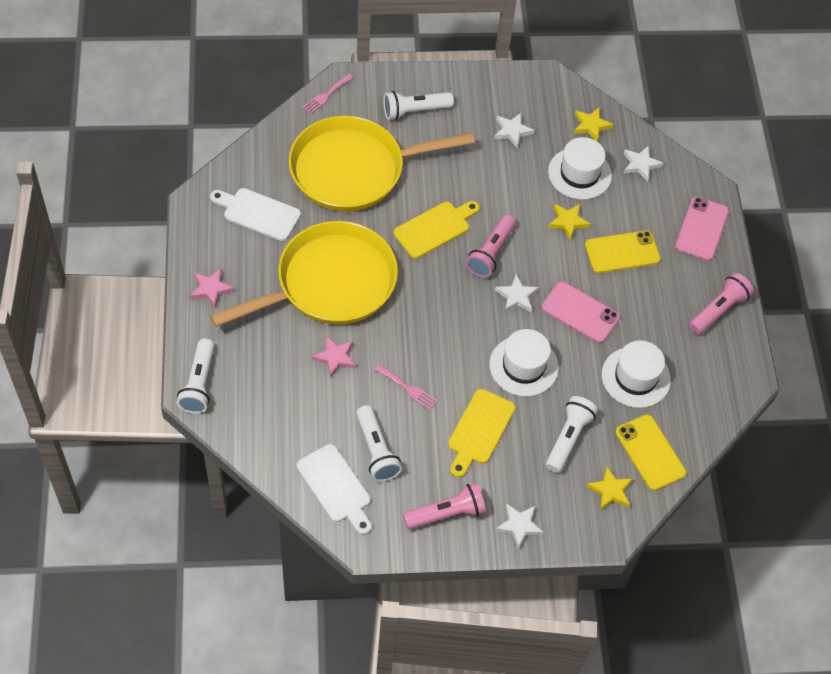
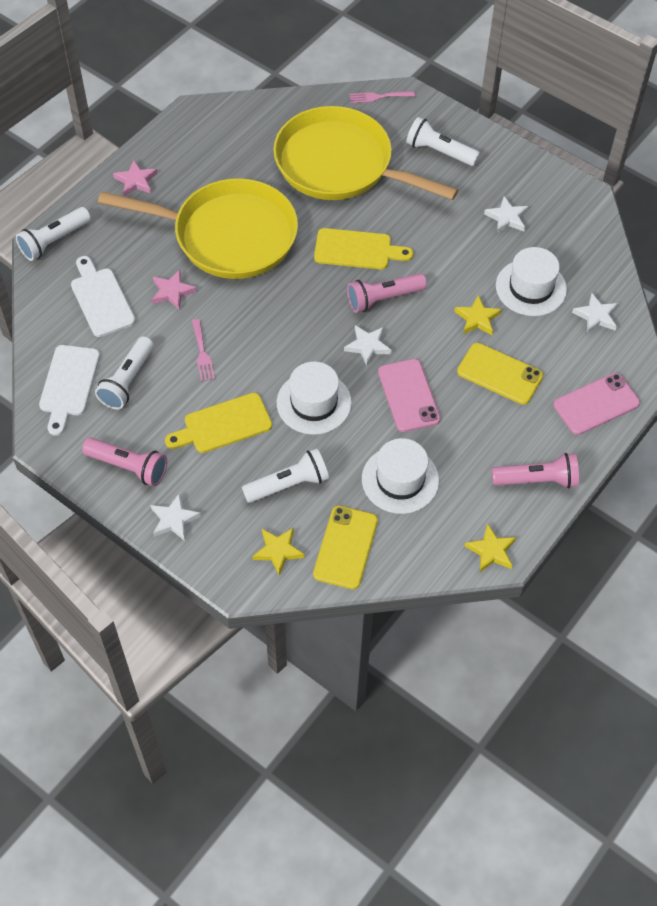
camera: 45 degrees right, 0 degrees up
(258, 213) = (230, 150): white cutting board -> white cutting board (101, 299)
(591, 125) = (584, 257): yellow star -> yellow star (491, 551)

* * *

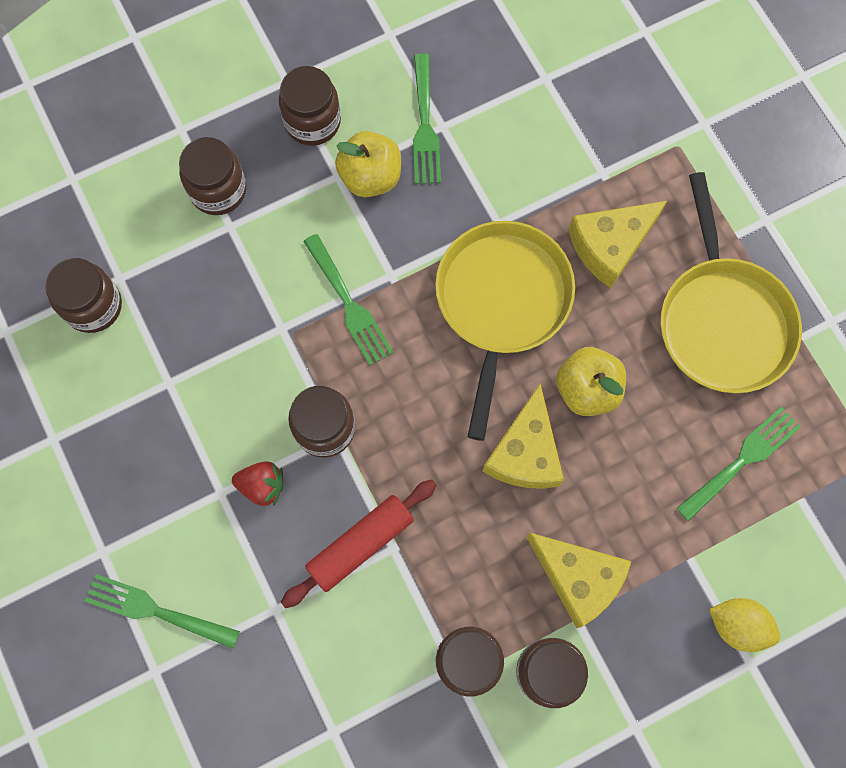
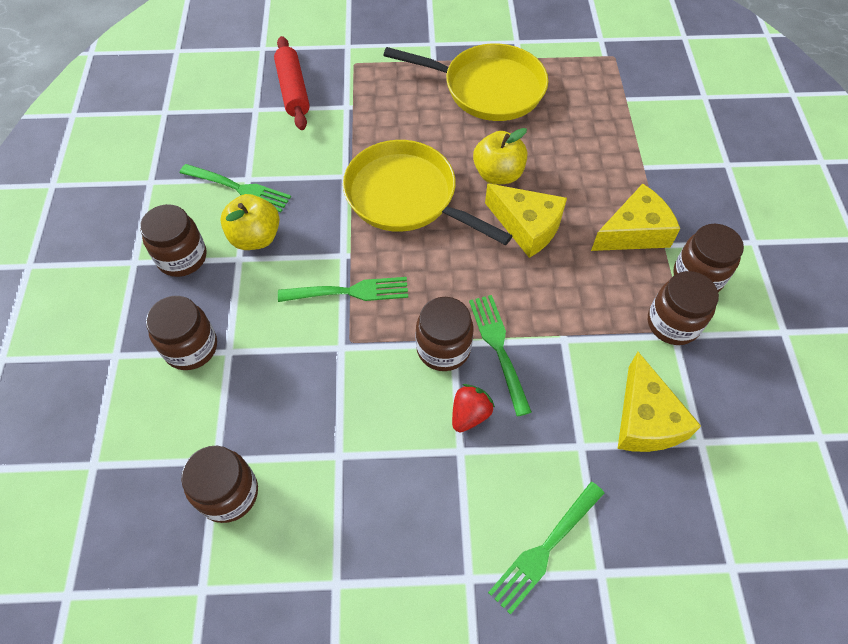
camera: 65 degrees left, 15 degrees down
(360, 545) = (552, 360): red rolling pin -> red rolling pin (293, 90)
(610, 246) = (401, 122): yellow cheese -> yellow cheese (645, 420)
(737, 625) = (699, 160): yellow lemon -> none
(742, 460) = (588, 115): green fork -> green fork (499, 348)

**Exercise instructions**
The word "camera" appears in how many lines of the records? Give the number only.

**Output for this exercise**
2